*Task*
Your answer should hold exactly the lines from the one with "U204 pin VCC: VCC -> W5" through the final line of the data below, reproduced as written.
##### Information supplied
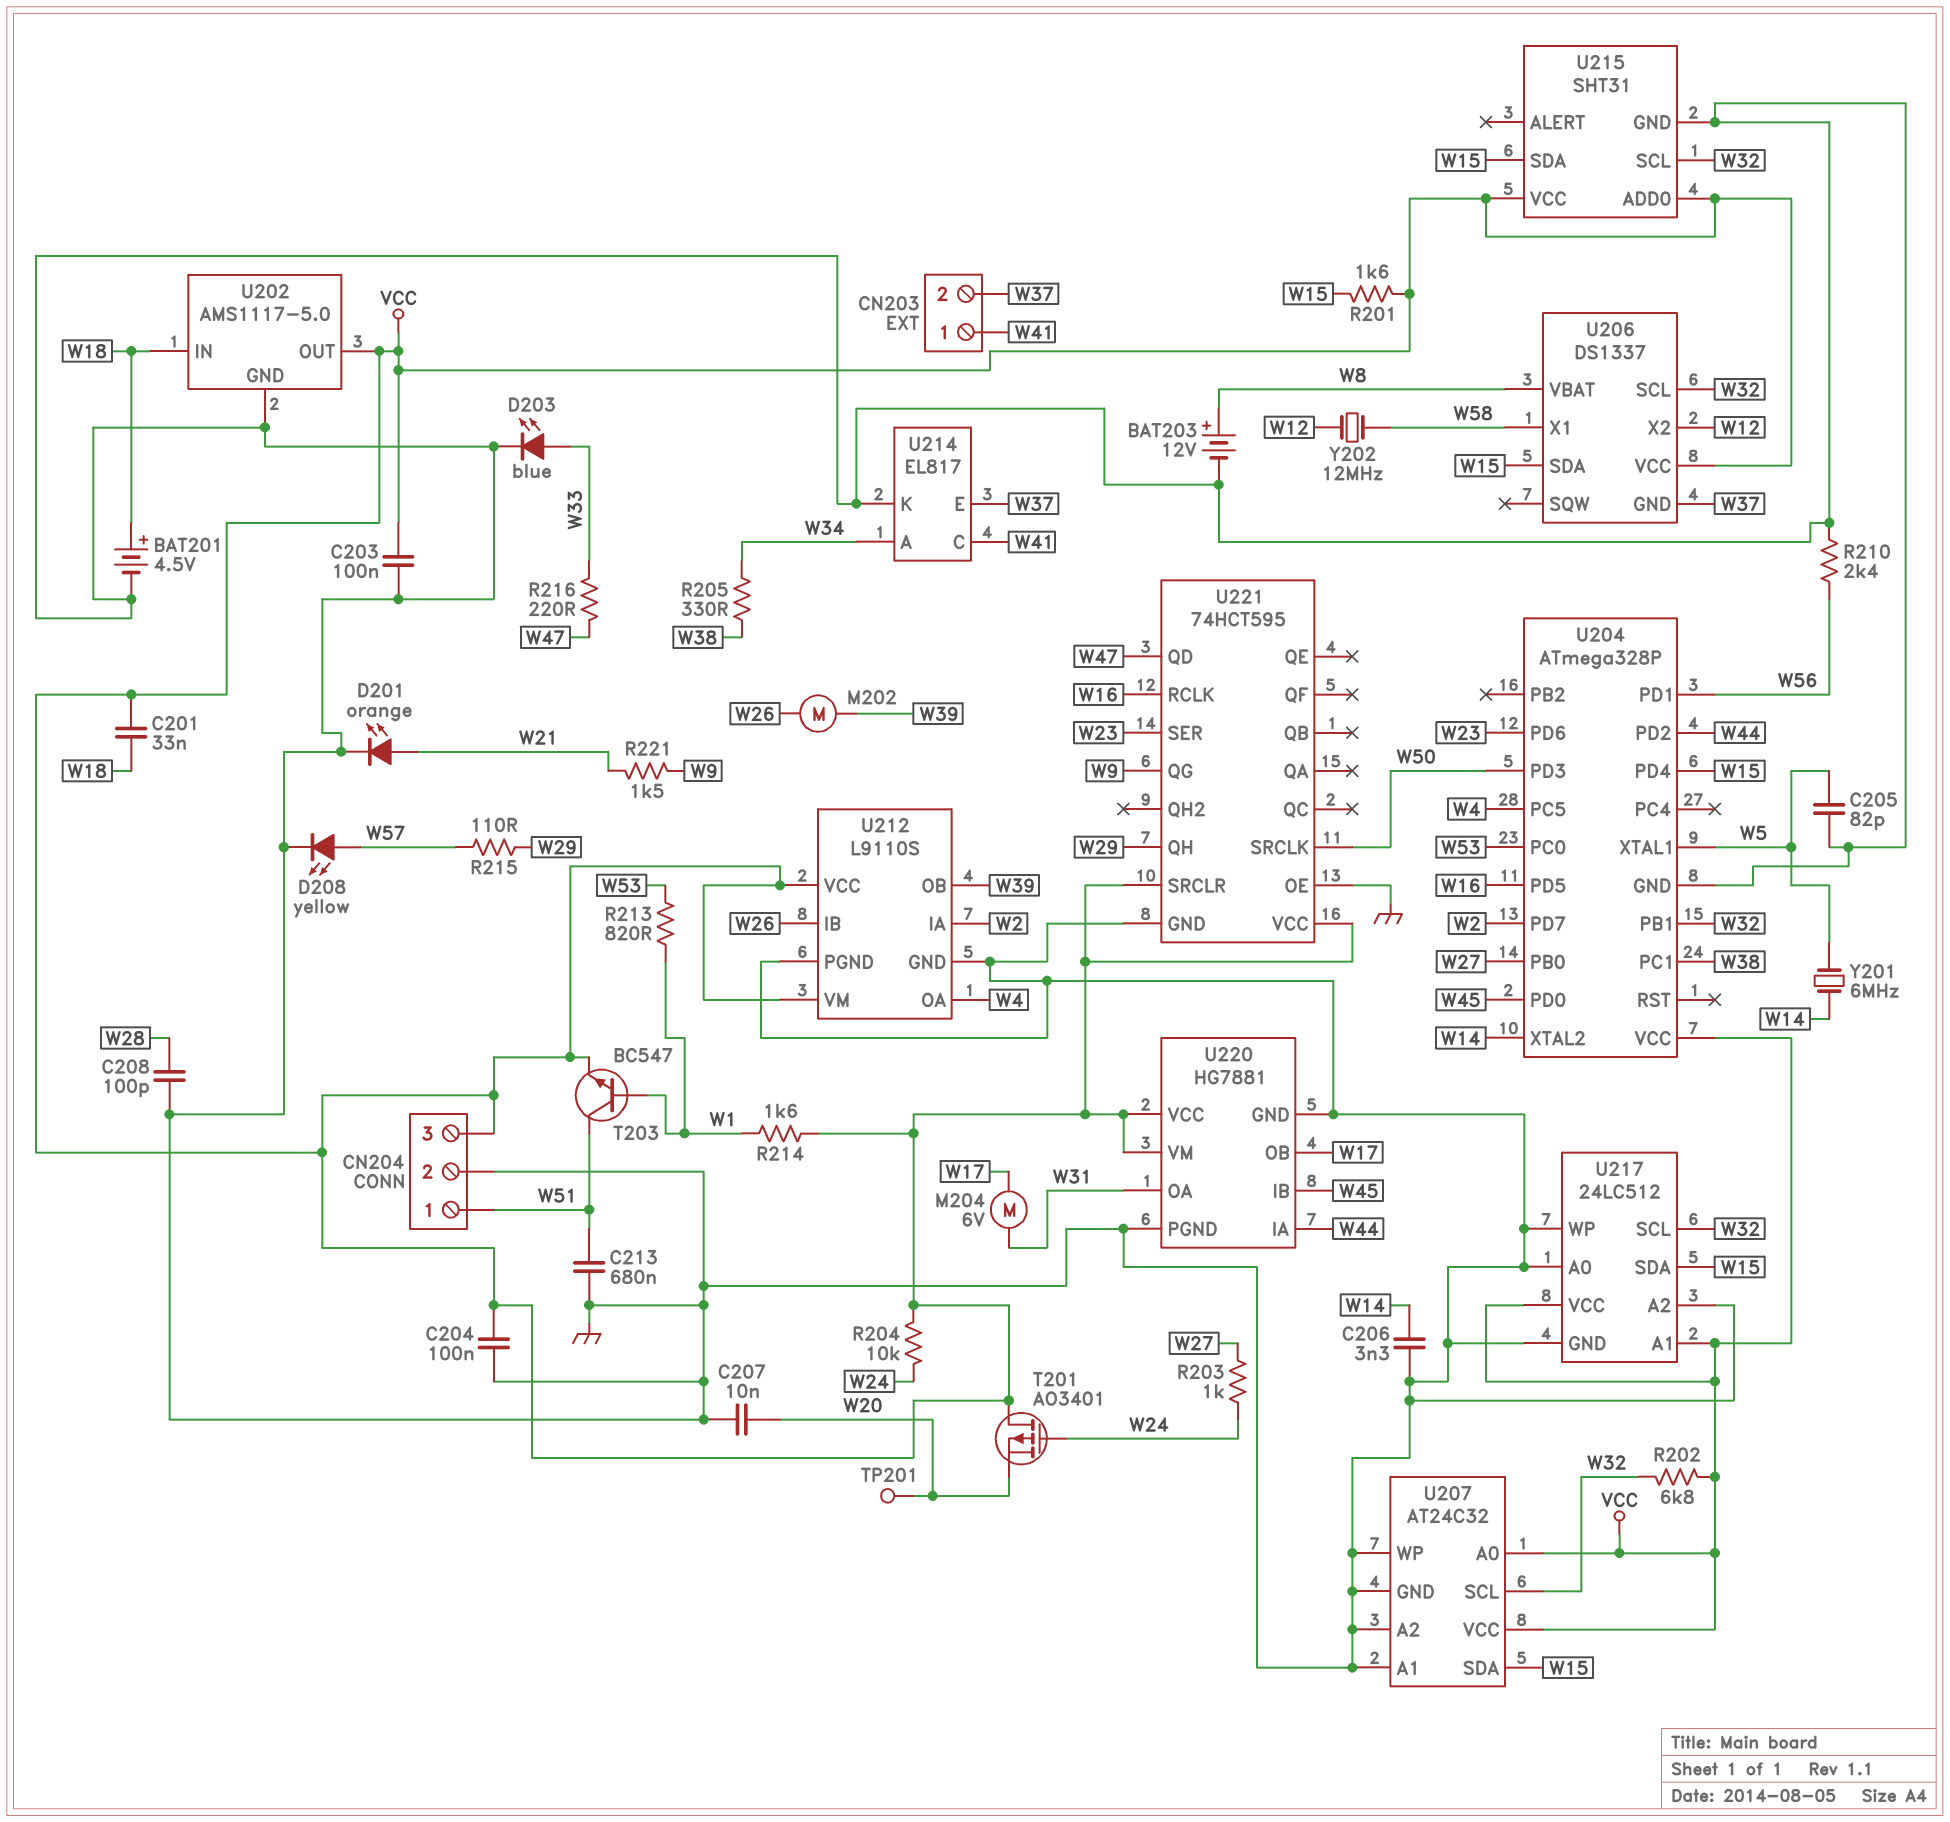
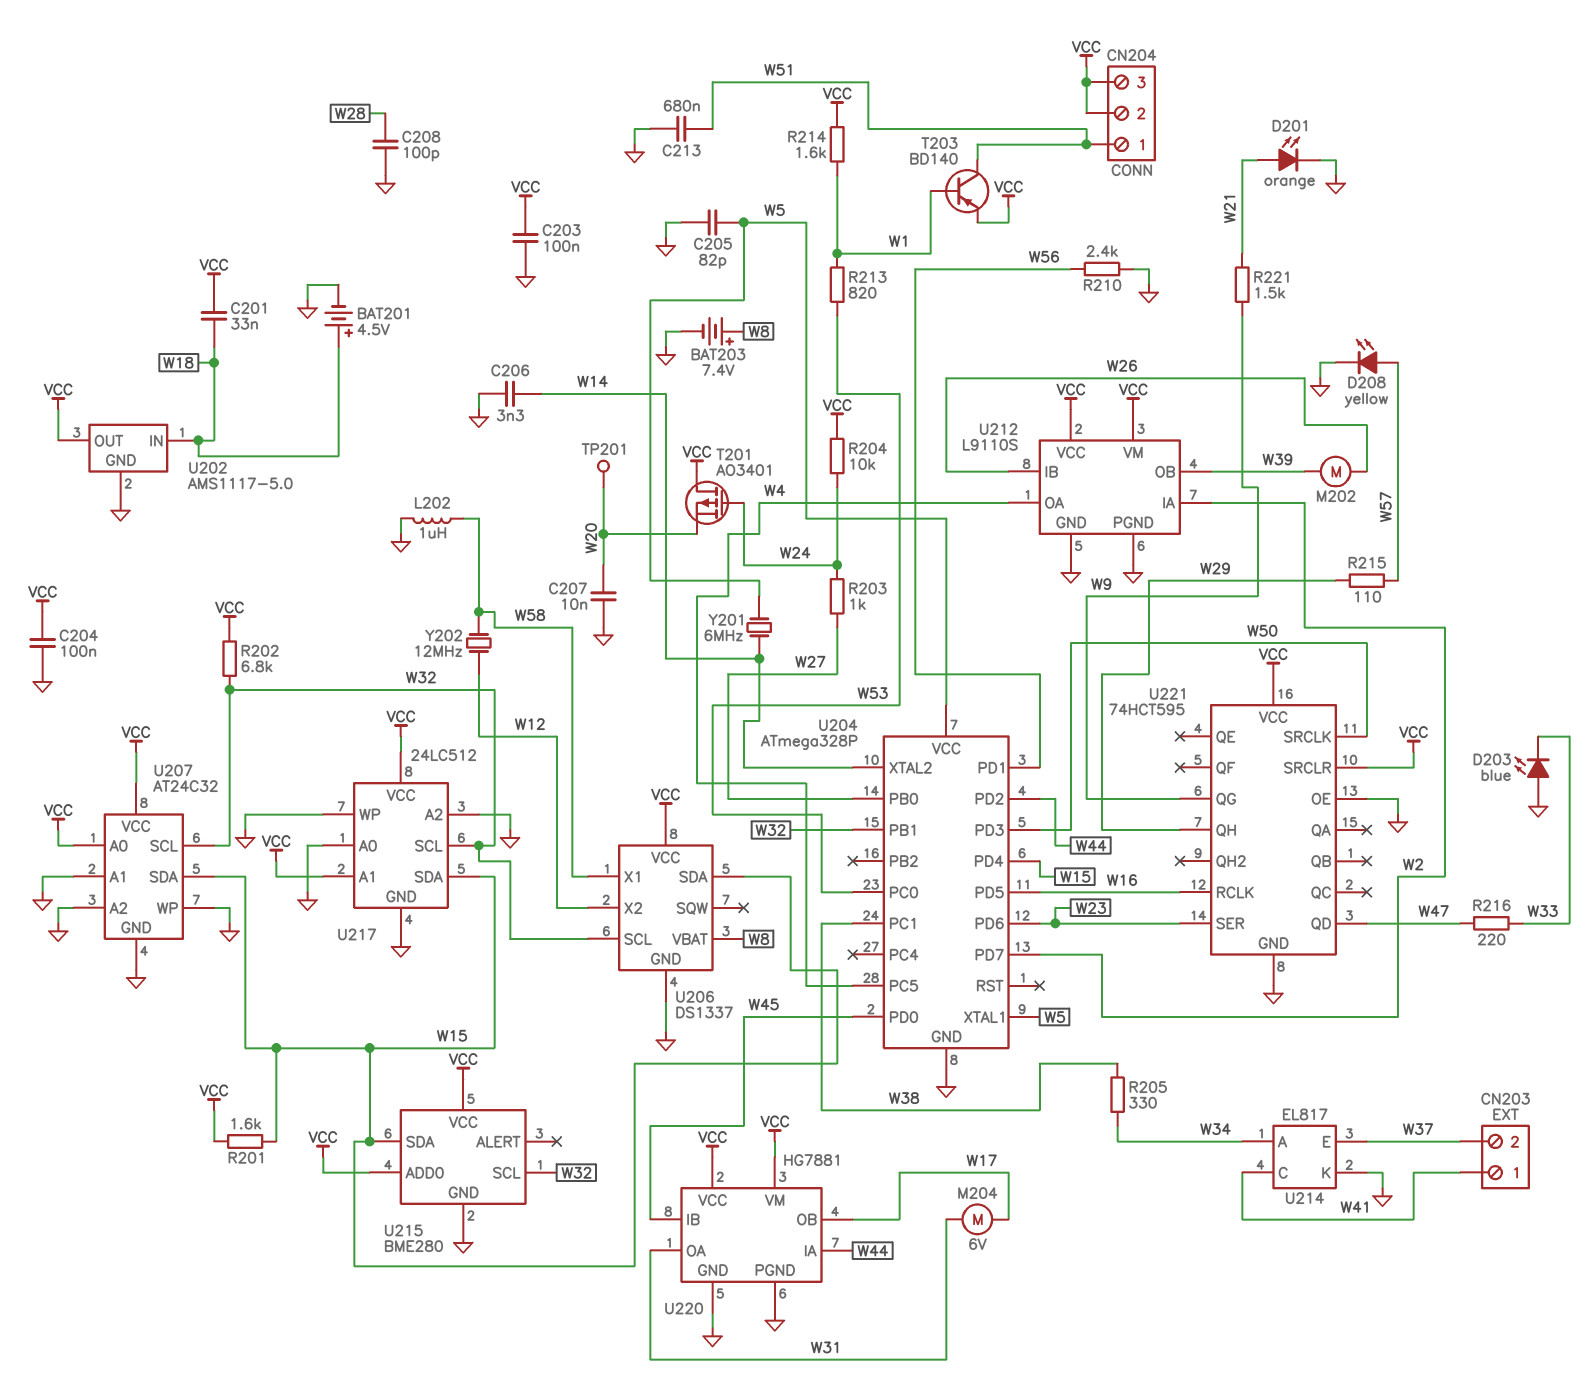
BAT203: 12V (plus W8, minus GND) -> 7.4V (plus W8, minus GND)
CN204 pin 2: GND -> VCC
D203: LED blue (A W33, K GND) -> LED blue (A GND, K W33)
L202: none -> 1uH (GND, W58)
T203: NPN BC547 (B W1, C W51, E VCC) -> PNP BD140 (B W1, C W51, E VCC)
U204 pin VCC: VCC -> W5
U206 pin GND: W37 -> GND
U215: SHT31 -> BME280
##########
*Answer*
U204 pin VCC: VCC -> W5
U206 pin GND: W37 -> GND
U215: SHT31 -> BME280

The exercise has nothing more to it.